(Records drawn from a dataset)
******
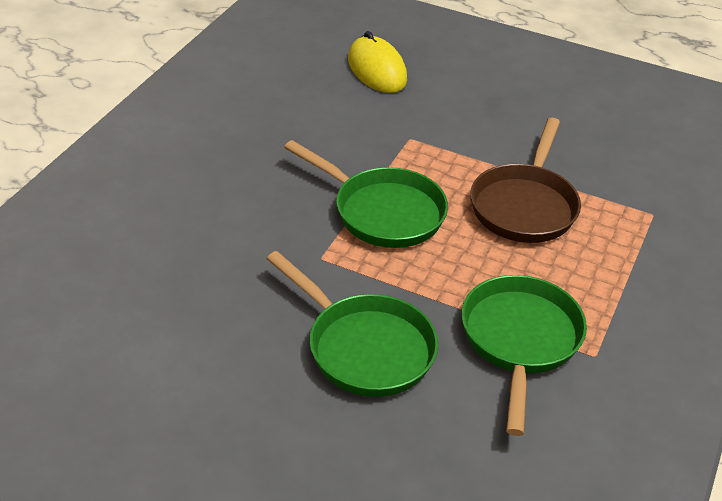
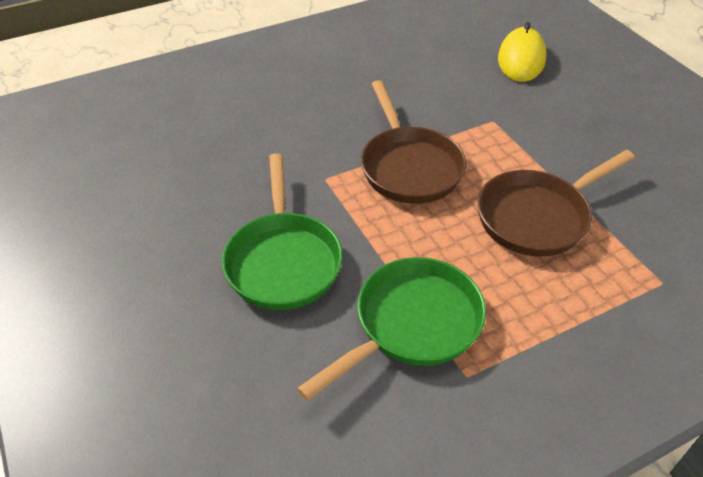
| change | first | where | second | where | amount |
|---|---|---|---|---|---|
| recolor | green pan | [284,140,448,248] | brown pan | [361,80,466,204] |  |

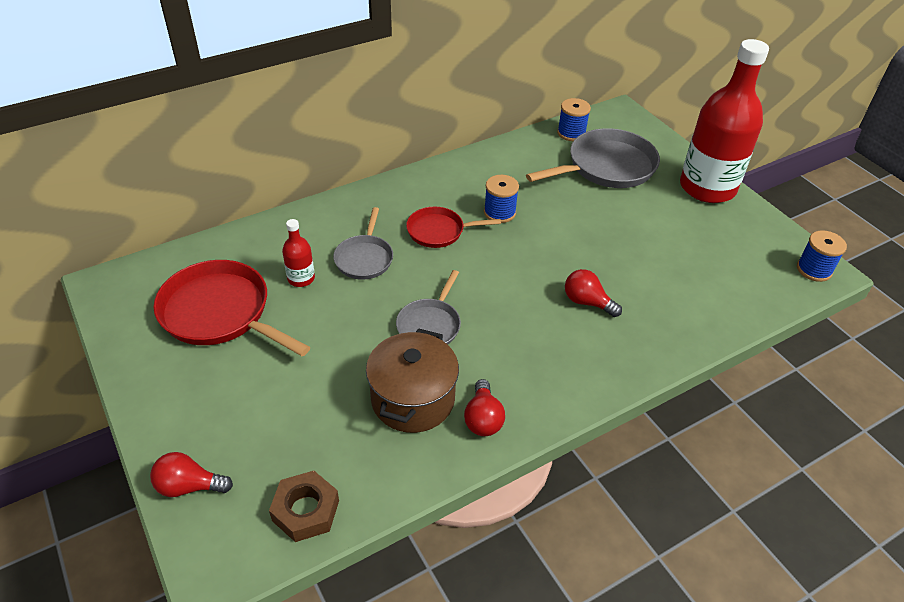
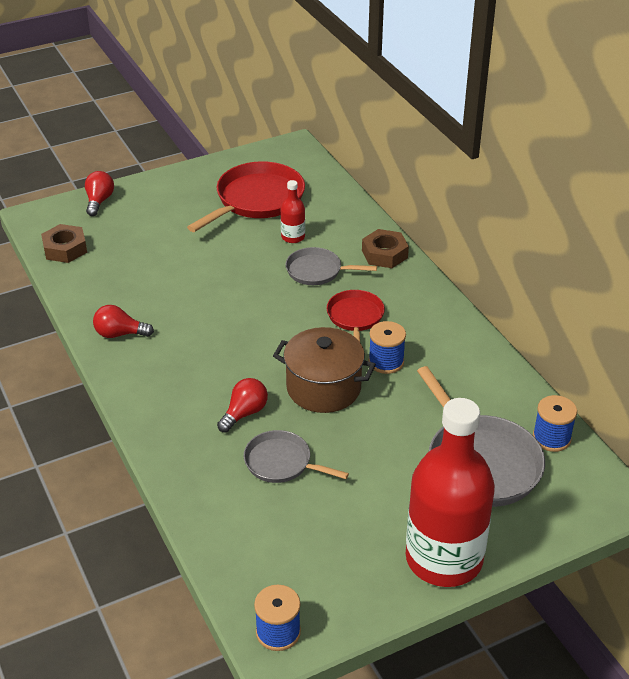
| change | first | where | second | where | amount |
|---|---|---|---|---|---|
| insert |  |  | brown nut | [362,229,409,268] |  |
| move | brown pot | [366,328,459,433] |  | [273,327,376,413] |  |
| move | grey pan | [396,270,461,345] |  | [244,430,349,483] |  |

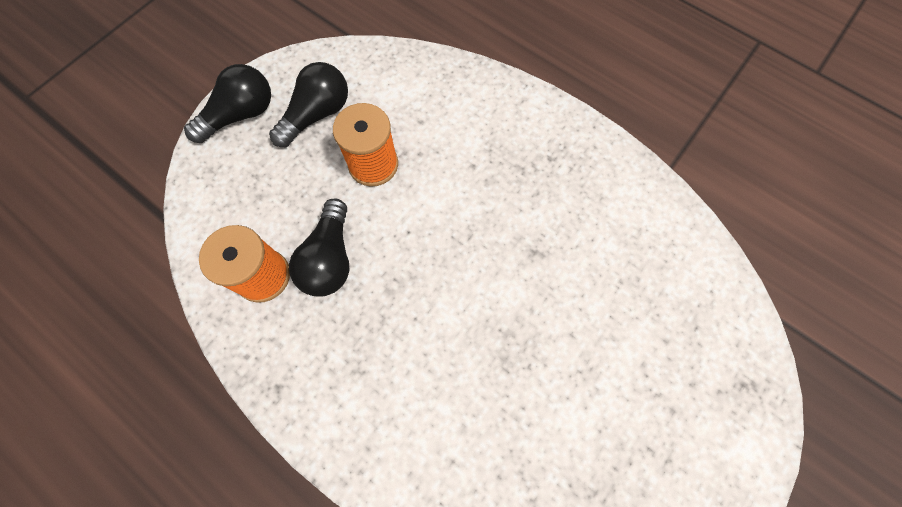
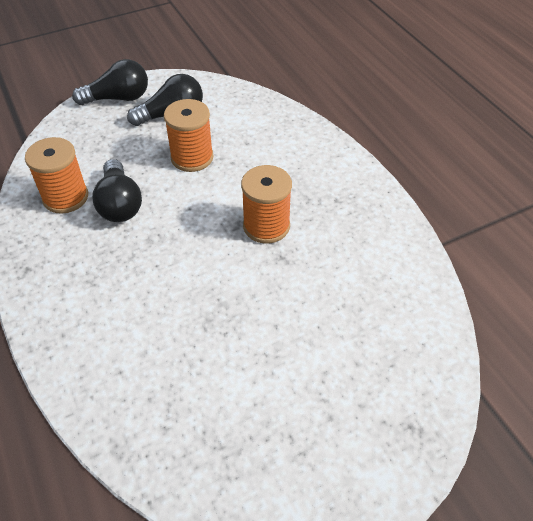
| change | first | where | second | where | amount |
|---|---|---|---|---|---|
| insert |  |  | orange spool | [241,165,292,243] |  |
| rotate | black light bulb | [289,199,349,297] |  | [92,159,142,222] | 45 degrees counterclockwise |

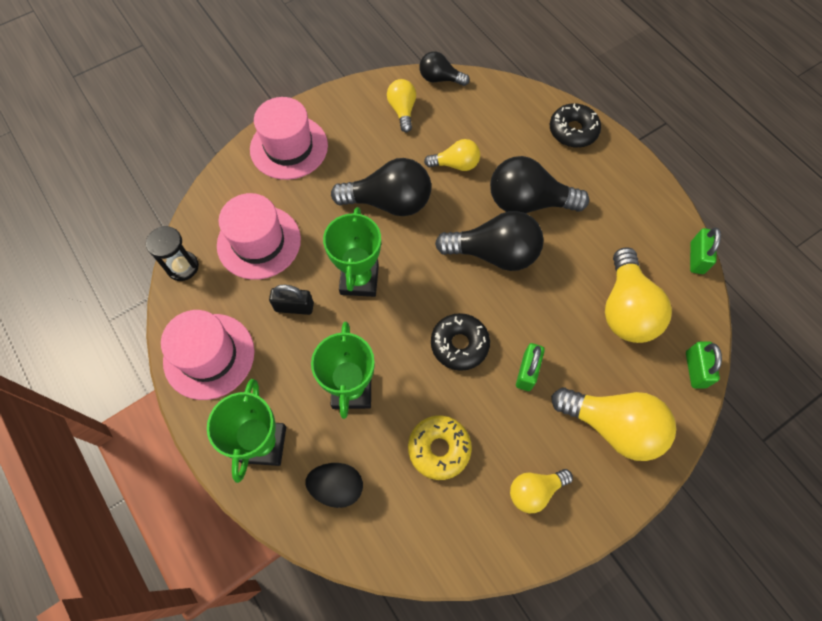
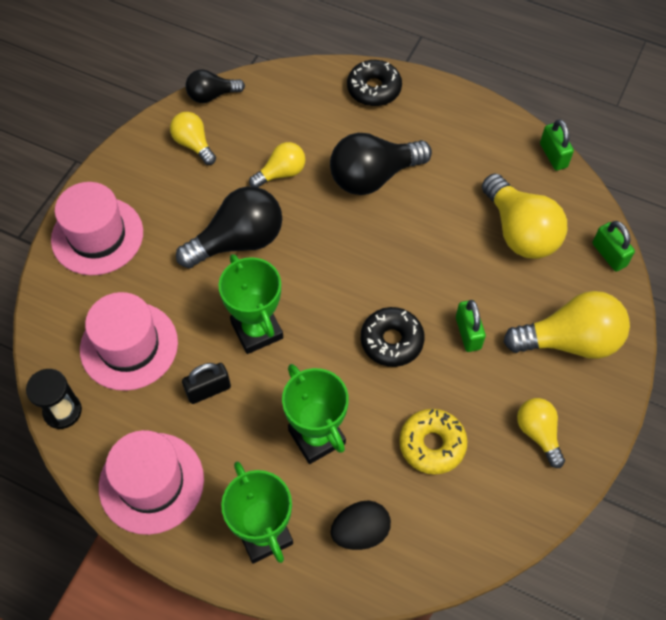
| change | first | where | second | where | amount |
|---|---|---|---|---|---|
| delete | black light bulb | [435,211,544,271] |  |  |  |
| rotate | yellow light bulb | [510,469,573,513] |  | [517,398,565,468] | 120 degrees clockwise |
******
Copy out each line from the preceding entries that mentions the word "rotate".

| rotate | black light bulb | [289,199,349,297] |  | [92,159,142,222] | 45 degrees counterclockwise |
| rotate | yellow light bulb | [510,469,573,513] |  | [517,398,565,468] | 120 degrees clockwise |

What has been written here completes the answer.